Problem description – Print, exactly and with no pictures, the line containing "SOIL2: FC-28 -> YL-69" and each line after it to the end of the entries below.

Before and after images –
◆ ◆ ◆ ◆
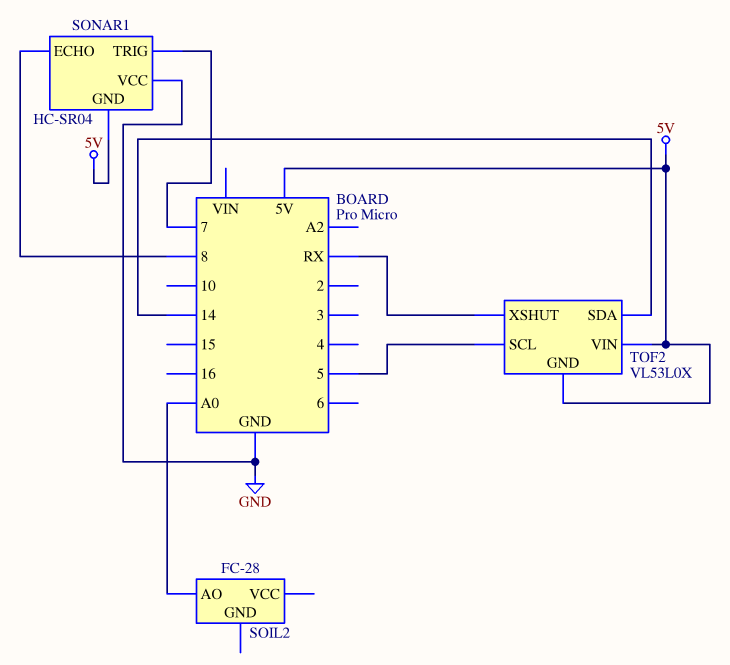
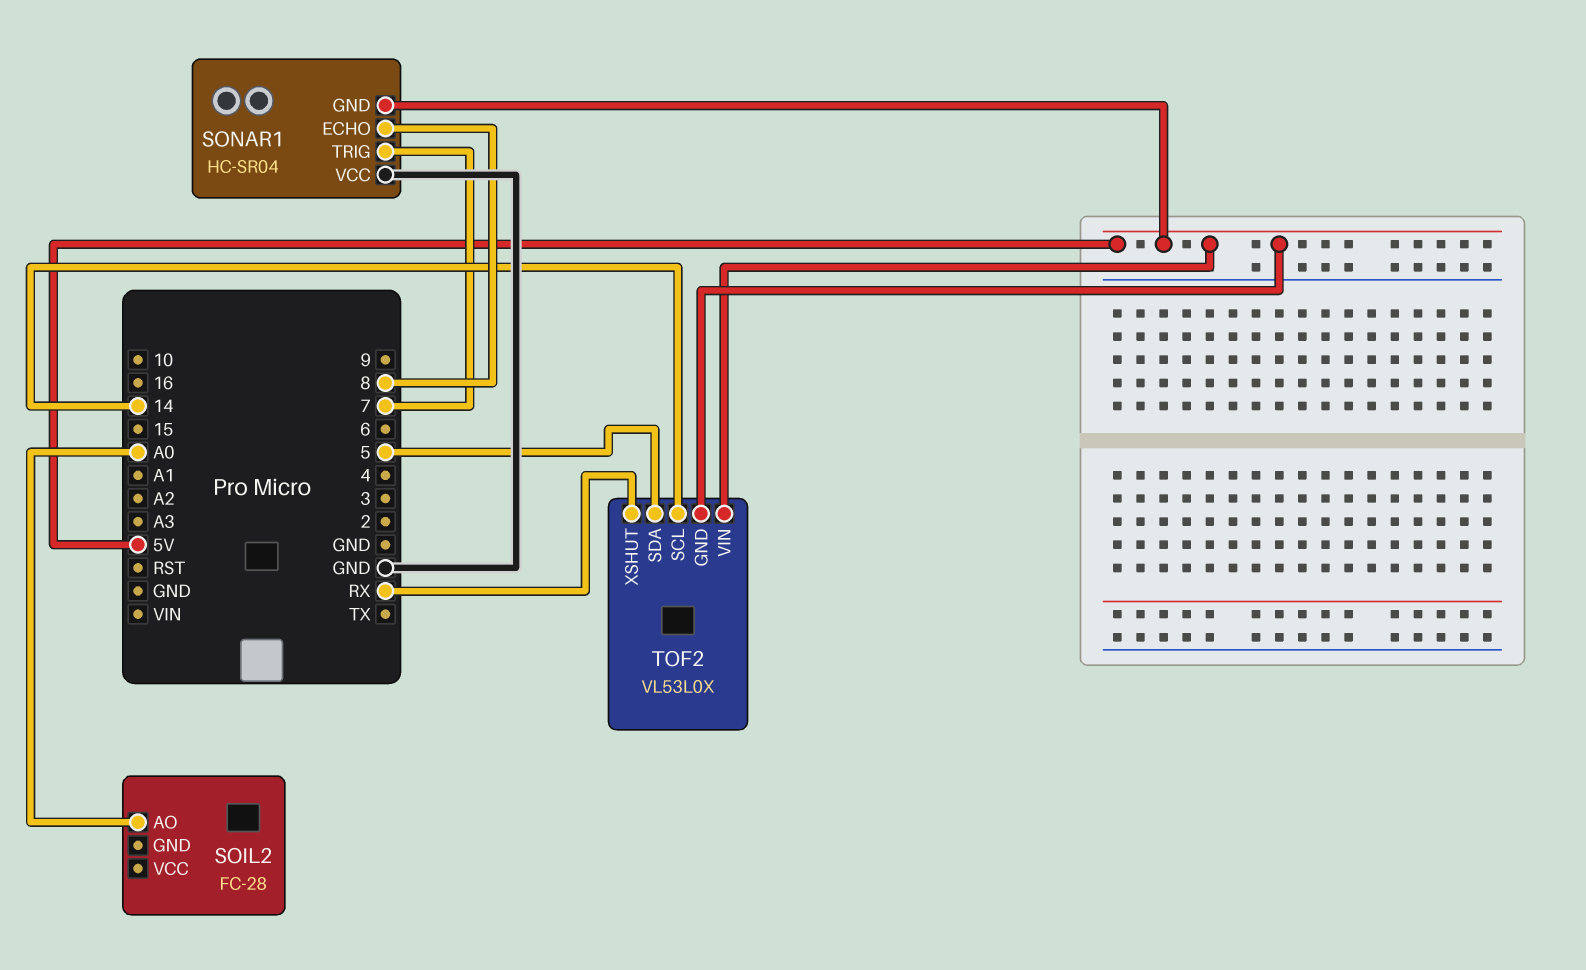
TOF2 pin SCL: 5 -> 14
TOF2 pin SDA: 14 -> 5

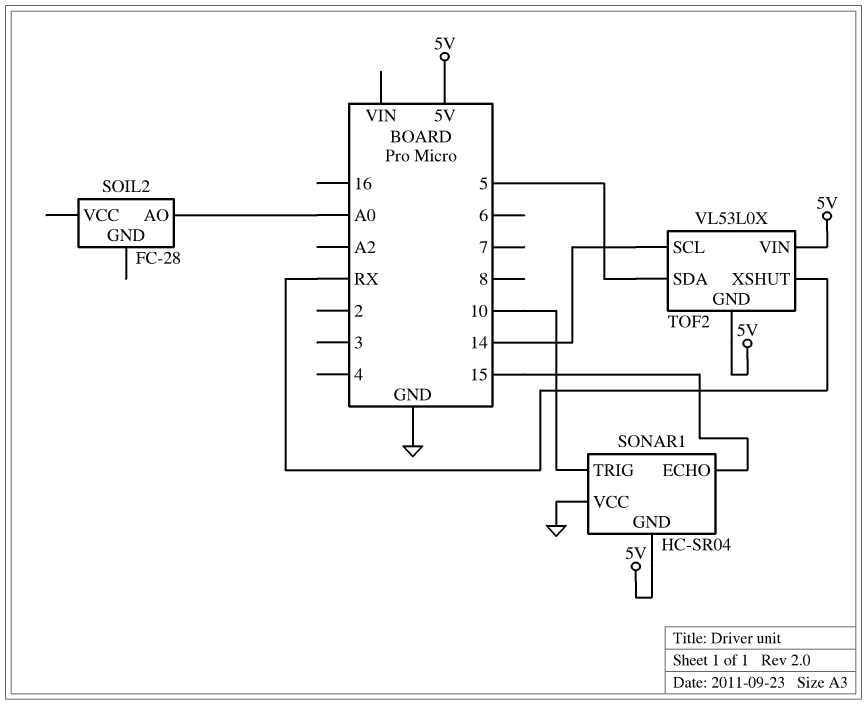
SONAR1 pin ECHO: 8 -> 15
SONAR1 pin TRIG: 7 -> 10

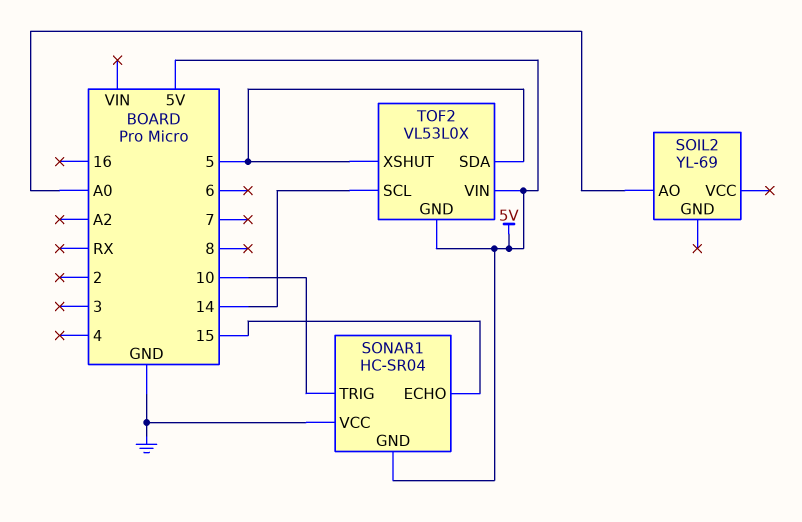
SOIL2: FC-28 -> YL-69
TOF2 pin XSHUT: RX -> 5

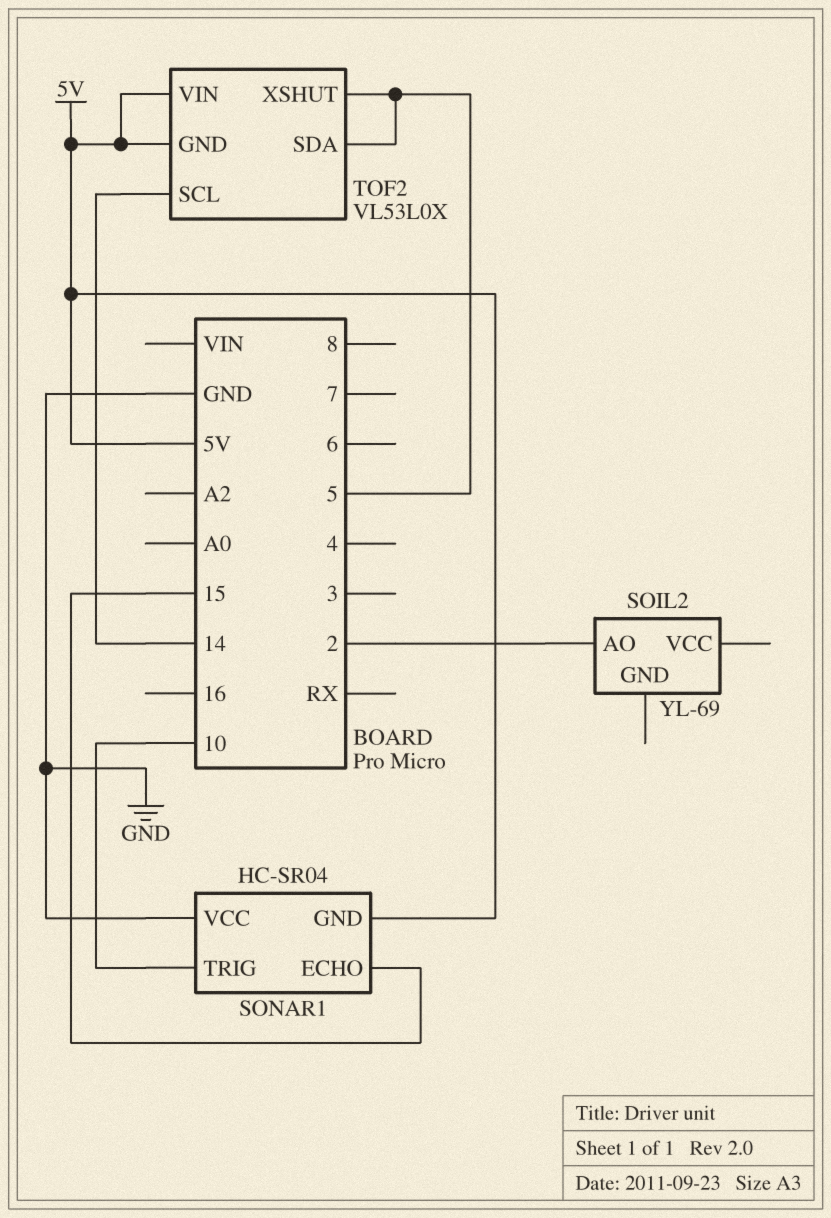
SOIL2 pin AO: A0 -> 2

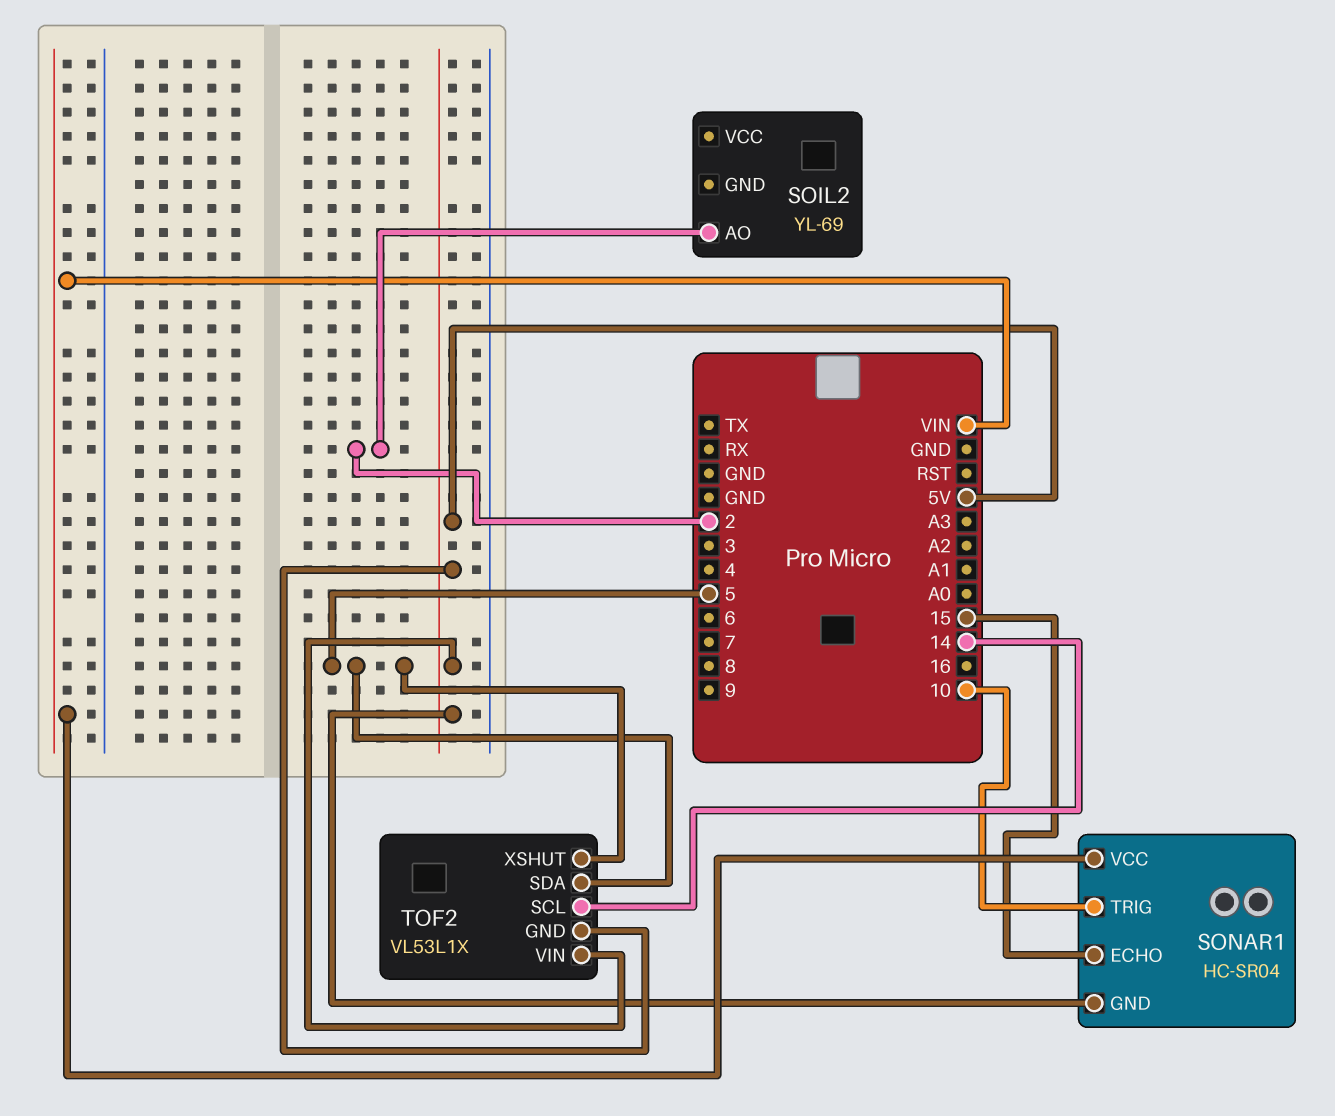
SONAR1 pin VCC: GND -> VIN
TOF2: VL53L0X -> VL53L1X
◆ ◆ ◆ ◆
Your solution –
SOIL2: FC-28 -> YL-69
TOF2 pin XSHUT: RX -> 5

SOIL2 pin AO: A0 -> 2

SONAR1 pin VCC: GND -> VIN
TOF2: VL53L0X -> VL53L1X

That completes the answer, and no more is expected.